WORK INSTRUCTION »
Would you retype the whole listing verbatim, keeping pictures out of it?

==== DATA FOR PROCESSING

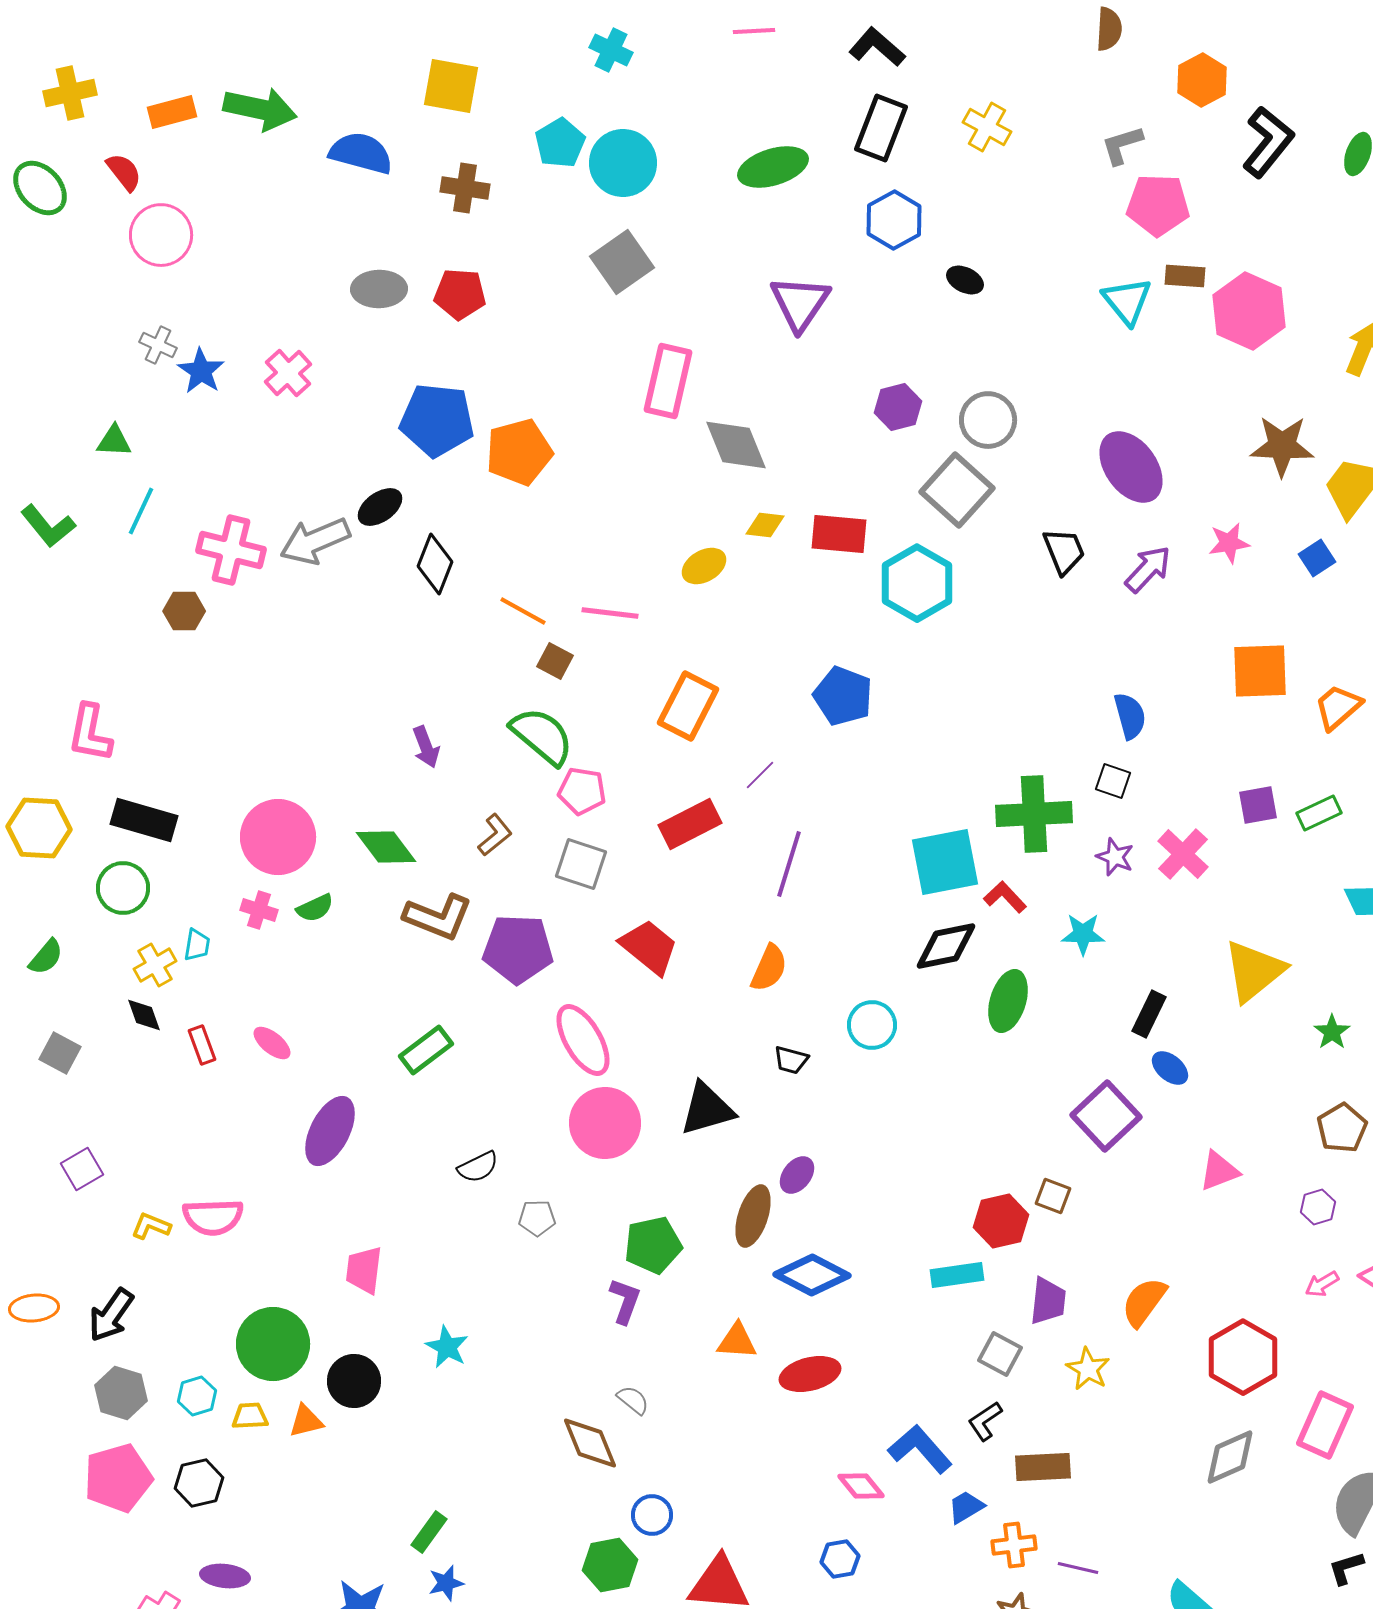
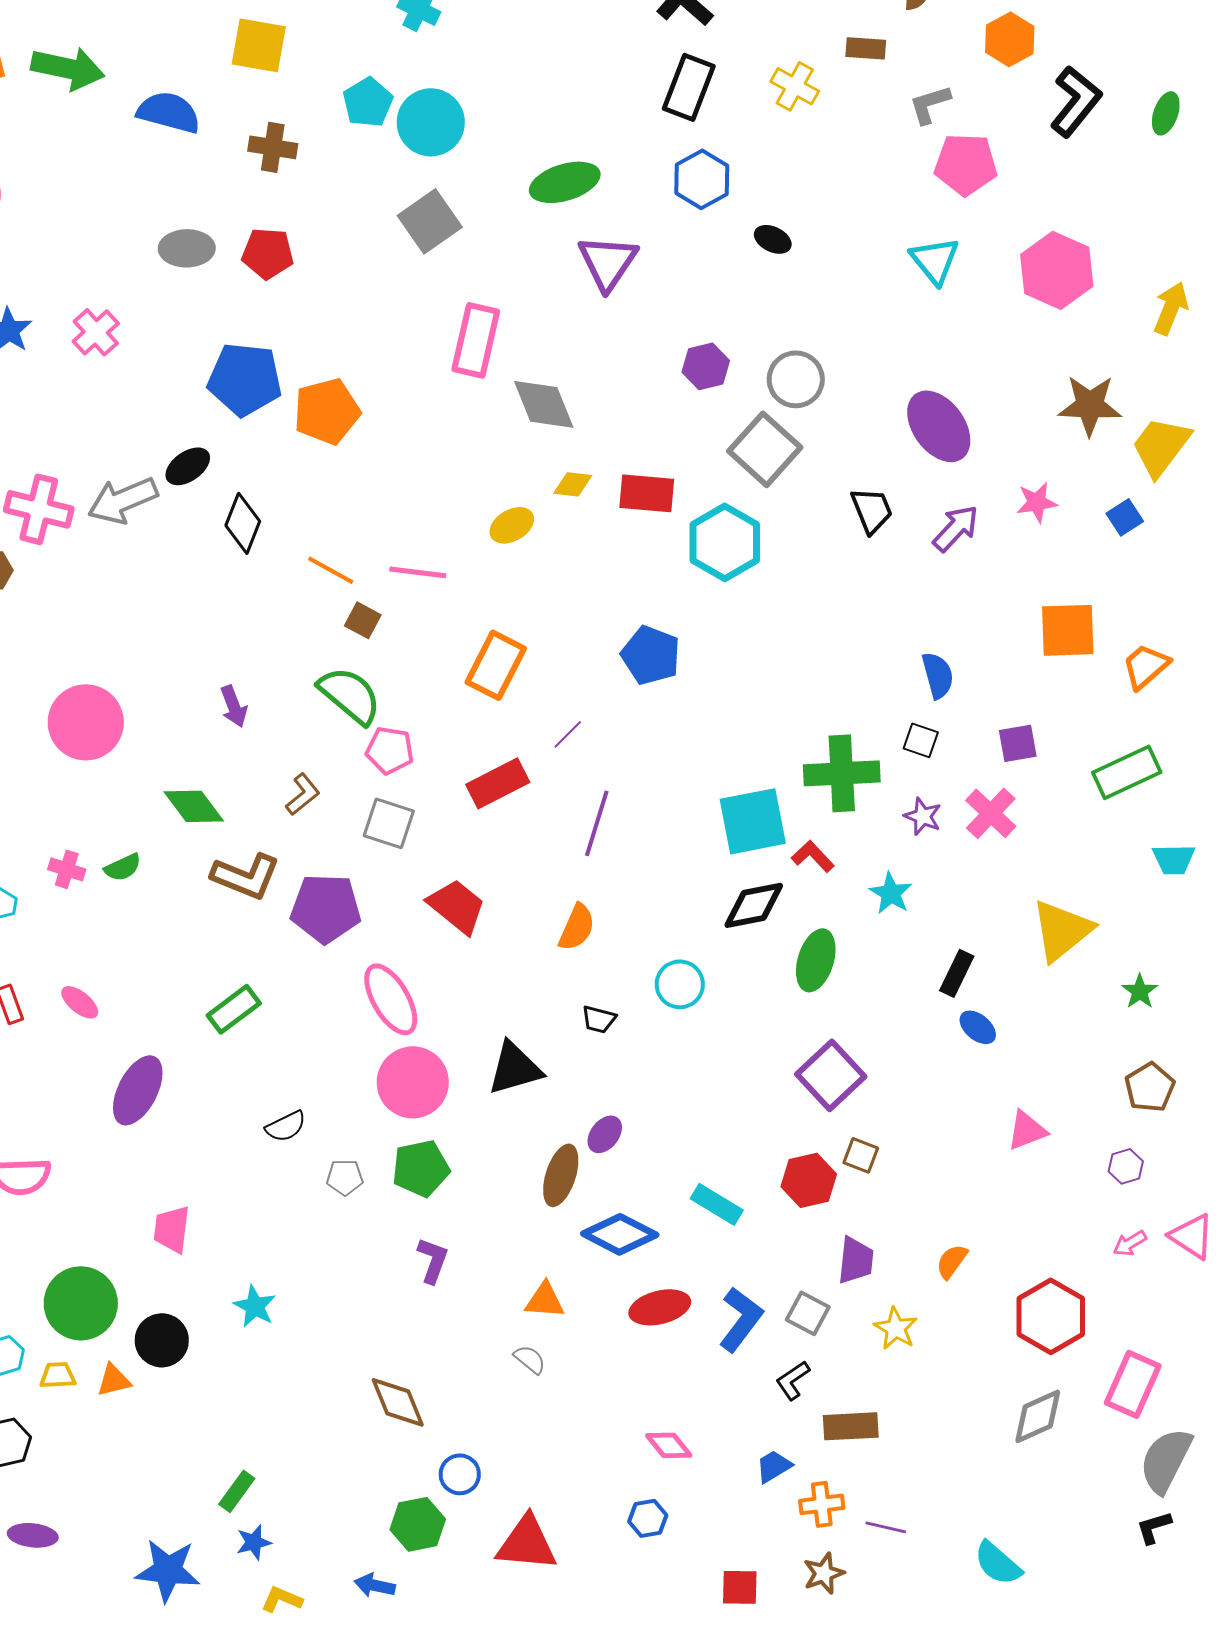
green ellipse: (773, 167) -> (565, 182), moved
brown rectangle: (1185, 276) -> (866, 48), moved
purple square: (1258, 805) -> (1018, 743), moved
green rectangle: (1319, 813) -> (1127, 772), size x1.5
pink circle: (278, 837) -> (86, 722), moved
cyan star: (1083, 934) -> (891, 893), turned 30
purple square: (1106, 1116) -> (831, 1075), moved
green pentagon: (653, 1245) -> (421, 1168), moved
cyan rectangle: (957, 1275) -> (717, 1204), moved, turned 39
orange semicircle: (1144, 1302) -> (952, 1261), size x0.7
red ellipse: (810, 1374) -> (660, 1307), moved
gray semicircle: (633, 1400) -> (530, 1359), moved
blue L-shape: (920, 1449) -> (741, 1319), moved, turned 78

========

TASK OUTPUT »
green ellipse: (773, 167) -> (565, 182), moved
brown rectangle: (1185, 276) -> (866, 48), moved
purple square: (1258, 805) -> (1018, 743), moved
green rectangle: (1319, 813) -> (1127, 772), size x1.5
pink circle: (278, 837) -> (86, 722), moved
cyan star: (1083, 934) -> (891, 893), turned 30
purple square: (1106, 1116) -> (831, 1075), moved
green pentagon: (653, 1245) -> (421, 1168), moved
cyan rectangle: (957, 1275) -> (717, 1204), moved, turned 39
orange semicircle: (1144, 1302) -> (952, 1261), size x0.7
red ellipse: (810, 1374) -> (660, 1307), moved
gray semicircle: (633, 1400) -> (530, 1359), moved
blue L-shape: (920, 1449) -> (741, 1319), moved, turned 78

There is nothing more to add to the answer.